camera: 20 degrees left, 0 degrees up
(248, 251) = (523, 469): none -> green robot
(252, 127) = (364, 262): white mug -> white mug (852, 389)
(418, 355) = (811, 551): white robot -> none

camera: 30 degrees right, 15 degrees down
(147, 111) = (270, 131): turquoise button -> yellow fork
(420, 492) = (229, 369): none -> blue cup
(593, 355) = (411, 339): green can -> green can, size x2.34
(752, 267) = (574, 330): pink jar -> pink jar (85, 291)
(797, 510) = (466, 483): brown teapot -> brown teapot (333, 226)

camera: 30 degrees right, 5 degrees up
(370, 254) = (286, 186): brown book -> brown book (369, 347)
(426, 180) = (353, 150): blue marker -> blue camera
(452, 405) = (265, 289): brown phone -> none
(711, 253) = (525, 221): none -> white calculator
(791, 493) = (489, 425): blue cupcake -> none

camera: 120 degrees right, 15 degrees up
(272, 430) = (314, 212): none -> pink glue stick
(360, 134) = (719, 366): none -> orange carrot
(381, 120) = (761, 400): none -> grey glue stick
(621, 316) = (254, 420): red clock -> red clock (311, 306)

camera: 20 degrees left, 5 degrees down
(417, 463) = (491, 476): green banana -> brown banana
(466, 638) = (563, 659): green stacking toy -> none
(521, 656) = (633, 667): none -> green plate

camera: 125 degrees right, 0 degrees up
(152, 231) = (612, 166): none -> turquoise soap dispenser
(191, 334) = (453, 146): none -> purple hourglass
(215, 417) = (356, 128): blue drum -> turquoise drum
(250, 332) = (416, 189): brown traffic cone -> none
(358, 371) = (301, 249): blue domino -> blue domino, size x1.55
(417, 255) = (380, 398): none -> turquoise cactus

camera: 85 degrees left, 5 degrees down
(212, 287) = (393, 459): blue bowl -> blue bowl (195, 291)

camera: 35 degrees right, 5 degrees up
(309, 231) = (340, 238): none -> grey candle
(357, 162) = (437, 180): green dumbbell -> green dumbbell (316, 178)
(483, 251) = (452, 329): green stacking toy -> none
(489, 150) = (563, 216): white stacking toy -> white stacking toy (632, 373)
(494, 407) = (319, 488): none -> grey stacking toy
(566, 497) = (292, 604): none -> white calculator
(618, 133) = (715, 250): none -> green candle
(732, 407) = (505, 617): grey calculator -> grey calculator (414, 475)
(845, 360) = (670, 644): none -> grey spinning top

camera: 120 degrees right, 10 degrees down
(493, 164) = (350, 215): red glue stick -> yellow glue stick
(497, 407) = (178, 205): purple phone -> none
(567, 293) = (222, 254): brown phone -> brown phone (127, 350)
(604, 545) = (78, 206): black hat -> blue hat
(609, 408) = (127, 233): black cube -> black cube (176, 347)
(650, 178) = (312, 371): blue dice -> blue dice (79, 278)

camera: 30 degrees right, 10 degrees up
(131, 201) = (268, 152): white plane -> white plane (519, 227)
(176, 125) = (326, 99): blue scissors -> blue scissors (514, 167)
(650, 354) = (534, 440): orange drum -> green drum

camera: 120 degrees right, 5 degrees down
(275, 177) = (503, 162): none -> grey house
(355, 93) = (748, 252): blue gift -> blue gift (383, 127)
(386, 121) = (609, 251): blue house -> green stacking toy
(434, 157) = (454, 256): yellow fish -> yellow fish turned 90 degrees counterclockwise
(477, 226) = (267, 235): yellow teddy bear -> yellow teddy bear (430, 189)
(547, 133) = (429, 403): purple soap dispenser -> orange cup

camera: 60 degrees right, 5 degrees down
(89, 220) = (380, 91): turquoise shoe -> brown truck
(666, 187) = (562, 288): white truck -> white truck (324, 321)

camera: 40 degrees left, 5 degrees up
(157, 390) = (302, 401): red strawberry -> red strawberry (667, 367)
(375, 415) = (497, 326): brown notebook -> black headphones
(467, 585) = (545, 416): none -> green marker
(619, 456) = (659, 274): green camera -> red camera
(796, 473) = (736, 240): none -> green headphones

● ● ●

» PROBLEM STATEMENT
Each line of the data that has the string "soap" should be returned.

» SOLVED EXERCISE
(152, 231) = (612, 166): none -> turquoise soap dispenser
(547, 133) = (429, 403): purple soap dispenser -> orange cup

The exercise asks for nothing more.